╭─ Record set

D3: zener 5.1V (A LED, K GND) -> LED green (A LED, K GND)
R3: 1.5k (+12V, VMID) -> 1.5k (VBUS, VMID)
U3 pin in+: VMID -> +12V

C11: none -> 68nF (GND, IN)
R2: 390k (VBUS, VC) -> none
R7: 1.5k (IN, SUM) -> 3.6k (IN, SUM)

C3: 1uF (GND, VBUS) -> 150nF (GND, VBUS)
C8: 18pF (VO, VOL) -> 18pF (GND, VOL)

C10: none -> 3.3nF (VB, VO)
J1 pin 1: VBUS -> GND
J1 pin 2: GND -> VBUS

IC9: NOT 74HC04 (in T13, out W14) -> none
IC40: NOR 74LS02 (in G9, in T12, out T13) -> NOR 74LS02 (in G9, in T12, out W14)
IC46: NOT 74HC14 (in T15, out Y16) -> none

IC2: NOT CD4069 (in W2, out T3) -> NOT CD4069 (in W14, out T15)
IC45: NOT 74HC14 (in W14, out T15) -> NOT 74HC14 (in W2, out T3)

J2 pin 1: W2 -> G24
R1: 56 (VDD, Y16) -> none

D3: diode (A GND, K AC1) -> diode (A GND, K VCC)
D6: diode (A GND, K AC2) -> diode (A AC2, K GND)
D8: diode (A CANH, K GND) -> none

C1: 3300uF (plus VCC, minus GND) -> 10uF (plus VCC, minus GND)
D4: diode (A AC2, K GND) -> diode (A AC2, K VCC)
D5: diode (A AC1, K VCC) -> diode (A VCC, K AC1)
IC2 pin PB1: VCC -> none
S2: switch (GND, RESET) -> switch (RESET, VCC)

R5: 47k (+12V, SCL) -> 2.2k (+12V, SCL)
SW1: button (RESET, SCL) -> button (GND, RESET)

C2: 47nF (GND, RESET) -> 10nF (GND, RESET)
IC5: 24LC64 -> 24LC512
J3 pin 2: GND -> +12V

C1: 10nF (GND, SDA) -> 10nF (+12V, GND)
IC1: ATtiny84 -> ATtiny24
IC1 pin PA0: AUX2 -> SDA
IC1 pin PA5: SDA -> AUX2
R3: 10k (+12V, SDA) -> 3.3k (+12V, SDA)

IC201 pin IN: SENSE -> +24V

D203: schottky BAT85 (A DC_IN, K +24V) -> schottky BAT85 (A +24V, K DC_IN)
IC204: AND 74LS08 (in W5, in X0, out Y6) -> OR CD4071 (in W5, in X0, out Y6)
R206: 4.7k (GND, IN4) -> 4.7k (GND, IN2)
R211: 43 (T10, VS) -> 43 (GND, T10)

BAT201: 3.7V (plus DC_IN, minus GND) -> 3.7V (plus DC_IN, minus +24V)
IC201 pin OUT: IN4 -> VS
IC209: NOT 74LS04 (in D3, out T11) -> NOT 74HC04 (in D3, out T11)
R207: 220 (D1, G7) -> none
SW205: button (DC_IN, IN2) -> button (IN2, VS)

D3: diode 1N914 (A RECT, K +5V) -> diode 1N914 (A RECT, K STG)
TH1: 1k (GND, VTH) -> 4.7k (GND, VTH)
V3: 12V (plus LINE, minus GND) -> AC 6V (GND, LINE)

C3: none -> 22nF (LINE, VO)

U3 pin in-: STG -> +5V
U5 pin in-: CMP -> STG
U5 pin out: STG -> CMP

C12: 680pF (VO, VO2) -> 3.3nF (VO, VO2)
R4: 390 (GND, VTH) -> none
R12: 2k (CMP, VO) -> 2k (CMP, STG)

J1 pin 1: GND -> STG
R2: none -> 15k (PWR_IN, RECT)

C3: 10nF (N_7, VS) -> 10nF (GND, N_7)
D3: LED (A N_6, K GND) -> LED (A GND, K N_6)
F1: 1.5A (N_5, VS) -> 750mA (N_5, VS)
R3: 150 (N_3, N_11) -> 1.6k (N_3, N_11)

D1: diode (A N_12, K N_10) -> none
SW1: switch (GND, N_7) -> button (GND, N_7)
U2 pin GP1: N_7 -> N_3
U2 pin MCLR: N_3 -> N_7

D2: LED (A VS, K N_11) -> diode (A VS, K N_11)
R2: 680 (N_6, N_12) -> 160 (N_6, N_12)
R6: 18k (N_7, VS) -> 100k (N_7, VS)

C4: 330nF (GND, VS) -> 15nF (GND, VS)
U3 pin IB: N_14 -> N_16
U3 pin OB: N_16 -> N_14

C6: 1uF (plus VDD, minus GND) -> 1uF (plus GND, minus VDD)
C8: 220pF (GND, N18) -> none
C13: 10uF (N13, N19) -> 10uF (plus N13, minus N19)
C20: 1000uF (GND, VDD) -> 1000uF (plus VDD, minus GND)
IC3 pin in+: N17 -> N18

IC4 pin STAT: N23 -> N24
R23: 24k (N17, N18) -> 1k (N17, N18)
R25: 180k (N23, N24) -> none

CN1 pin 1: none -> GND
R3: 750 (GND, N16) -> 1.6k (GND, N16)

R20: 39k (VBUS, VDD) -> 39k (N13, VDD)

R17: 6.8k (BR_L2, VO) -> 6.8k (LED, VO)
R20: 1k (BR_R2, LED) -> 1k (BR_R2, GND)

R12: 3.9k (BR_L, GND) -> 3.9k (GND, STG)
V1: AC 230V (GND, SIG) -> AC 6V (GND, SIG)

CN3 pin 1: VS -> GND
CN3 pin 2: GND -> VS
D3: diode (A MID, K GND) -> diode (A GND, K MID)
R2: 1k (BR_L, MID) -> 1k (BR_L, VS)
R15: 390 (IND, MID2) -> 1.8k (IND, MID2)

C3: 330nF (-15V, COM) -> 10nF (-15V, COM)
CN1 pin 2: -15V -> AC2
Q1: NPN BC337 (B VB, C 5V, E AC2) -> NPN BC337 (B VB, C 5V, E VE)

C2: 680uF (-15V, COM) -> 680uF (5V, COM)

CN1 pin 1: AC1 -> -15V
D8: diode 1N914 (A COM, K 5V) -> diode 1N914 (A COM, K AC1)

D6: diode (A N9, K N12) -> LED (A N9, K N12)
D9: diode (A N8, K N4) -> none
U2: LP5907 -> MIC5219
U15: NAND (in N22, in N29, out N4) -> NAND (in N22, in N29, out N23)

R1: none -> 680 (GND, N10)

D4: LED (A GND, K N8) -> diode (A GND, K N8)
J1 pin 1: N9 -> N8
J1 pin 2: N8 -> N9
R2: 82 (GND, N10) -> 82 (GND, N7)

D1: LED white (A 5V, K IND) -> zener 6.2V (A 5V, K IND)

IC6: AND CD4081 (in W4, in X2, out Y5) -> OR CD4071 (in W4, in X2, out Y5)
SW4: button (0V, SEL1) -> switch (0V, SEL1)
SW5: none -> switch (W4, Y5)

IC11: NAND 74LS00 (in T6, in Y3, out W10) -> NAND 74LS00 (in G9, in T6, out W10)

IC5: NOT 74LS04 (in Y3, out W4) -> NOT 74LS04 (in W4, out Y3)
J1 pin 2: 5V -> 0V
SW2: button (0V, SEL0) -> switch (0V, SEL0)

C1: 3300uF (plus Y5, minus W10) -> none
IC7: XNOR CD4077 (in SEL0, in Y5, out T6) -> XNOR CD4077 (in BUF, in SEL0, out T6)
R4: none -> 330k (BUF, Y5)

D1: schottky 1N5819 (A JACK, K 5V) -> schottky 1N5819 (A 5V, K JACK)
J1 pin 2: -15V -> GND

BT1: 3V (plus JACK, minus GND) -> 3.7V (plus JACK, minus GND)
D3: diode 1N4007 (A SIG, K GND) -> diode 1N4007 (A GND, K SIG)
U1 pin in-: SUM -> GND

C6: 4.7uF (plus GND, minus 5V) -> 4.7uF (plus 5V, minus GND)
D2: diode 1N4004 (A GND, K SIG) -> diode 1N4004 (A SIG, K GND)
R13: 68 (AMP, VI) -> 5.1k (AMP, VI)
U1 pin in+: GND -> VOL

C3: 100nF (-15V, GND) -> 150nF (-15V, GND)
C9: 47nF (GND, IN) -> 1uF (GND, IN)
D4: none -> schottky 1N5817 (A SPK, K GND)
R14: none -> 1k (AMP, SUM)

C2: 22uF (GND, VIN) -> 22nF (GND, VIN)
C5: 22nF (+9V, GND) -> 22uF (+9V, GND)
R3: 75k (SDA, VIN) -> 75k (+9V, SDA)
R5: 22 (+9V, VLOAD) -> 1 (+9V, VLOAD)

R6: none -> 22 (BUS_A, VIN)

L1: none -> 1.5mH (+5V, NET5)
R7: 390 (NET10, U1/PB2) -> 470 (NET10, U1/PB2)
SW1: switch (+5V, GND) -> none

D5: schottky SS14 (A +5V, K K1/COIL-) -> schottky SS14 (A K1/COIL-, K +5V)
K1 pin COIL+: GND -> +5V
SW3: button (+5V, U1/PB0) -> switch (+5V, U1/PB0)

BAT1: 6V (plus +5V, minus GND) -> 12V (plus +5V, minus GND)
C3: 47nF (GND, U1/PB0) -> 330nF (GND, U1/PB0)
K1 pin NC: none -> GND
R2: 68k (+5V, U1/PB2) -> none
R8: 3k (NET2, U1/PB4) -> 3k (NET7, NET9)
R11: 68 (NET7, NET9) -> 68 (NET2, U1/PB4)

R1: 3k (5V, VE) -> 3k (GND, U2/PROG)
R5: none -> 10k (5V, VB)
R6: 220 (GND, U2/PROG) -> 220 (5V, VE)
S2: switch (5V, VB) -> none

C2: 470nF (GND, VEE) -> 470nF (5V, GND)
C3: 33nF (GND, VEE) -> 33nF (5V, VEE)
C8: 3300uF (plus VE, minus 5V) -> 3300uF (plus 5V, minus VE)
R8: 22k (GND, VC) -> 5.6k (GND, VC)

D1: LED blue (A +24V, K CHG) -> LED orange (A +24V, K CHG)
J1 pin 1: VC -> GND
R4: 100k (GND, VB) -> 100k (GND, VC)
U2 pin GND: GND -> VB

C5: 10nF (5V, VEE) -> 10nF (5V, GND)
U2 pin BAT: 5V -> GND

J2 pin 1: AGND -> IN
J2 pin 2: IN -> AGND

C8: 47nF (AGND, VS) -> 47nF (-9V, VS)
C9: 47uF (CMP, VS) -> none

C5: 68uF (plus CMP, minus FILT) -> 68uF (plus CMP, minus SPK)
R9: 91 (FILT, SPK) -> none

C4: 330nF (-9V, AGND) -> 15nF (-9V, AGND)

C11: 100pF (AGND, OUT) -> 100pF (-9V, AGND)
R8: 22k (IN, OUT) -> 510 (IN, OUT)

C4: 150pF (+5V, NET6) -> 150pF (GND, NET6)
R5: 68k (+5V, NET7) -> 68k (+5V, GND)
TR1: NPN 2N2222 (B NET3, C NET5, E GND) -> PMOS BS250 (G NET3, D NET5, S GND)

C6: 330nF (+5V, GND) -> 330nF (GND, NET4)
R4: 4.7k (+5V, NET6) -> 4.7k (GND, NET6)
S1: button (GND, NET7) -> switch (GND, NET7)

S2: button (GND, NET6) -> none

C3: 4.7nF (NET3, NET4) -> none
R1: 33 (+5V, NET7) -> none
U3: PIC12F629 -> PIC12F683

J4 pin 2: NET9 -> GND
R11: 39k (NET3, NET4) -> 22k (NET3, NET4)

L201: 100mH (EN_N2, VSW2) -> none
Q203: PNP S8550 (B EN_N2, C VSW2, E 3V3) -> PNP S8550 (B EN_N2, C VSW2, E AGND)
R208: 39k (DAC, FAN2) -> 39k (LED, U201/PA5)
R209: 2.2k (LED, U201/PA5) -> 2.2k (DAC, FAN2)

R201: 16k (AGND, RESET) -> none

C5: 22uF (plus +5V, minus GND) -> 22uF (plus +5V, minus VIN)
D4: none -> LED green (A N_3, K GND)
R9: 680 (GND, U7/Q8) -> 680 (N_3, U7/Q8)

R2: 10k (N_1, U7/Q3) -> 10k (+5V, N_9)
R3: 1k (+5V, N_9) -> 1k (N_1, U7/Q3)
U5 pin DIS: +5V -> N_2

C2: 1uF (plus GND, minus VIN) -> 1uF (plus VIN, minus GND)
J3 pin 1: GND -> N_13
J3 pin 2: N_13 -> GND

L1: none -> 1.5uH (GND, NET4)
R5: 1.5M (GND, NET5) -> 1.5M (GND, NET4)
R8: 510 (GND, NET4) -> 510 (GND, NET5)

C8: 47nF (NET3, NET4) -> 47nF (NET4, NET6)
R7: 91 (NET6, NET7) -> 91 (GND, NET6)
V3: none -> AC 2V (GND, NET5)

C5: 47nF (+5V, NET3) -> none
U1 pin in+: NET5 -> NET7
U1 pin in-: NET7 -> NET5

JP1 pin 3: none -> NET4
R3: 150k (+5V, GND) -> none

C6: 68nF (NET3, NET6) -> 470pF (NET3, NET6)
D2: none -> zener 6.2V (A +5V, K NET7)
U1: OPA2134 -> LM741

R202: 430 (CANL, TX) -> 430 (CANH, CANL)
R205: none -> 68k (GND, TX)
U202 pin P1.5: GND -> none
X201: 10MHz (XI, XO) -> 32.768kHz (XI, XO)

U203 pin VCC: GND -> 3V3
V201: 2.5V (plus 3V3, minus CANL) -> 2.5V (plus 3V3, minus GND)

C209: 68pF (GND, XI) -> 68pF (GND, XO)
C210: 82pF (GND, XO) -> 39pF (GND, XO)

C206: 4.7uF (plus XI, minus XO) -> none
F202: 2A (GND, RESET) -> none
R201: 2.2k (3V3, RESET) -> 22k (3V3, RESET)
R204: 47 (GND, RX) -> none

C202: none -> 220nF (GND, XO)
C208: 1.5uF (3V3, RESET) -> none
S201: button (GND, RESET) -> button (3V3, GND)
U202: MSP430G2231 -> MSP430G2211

╰─

## Problem description:
After locating the line holding "R9: 680 (GND, U7/Q8) -> 680 (N_3, U7/Q8)" above, output exactly that line and every line after it through the line holding "R7: 91 (NET6, NET7) -> 91 (GND, NET6)". Include nothing else.

## Answer box:
R9: 680 (GND, U7/Q8) -> 680 (N_3, U7/Q8)

R2: 10k (N_1, U7/Q3) -> 10k (+5V, N_9)
R3: 1k (+5V, N_9) -> 1k (N_1, U7/Q3)
U5 pin DIS: +5V -> N_2

C2: 1uF (plus GND, minus VIN) -> 1uF (plus VIN, minus GND)
J3 pin 1: GND -> N_13
J3 pin 2: N_13 -> GND

L1: none -> 1.5uH (GND, NET4)
R5: 1.5M (GND, NET5) -> 1.5M (GND, NET4)
R8: 510 (GND, NET4) -> 510 (GND, NET5)

C8: 47nF (NET3, NET4) -> 47nF (NET4, NET6)
R7: 91 (NET6, NET7) -> 91 (GND, NET6)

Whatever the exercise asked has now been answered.